--- What you have to do ---
Transcribe each line below word for word.

-- Dataset excerpt follows --

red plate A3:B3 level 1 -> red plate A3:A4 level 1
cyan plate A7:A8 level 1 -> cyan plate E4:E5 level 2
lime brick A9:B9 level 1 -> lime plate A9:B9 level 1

-- Dataset excerpt concluded --

--- Answer to this task ---
red plate A3:B3 level 1 -> red plate A3:A4 level 1
cyan plate A7:A8 level 1 -> cyan plate E4:E5 level 2
lime brick A9:B9 level 1 -> lime plate A9:B9 level 1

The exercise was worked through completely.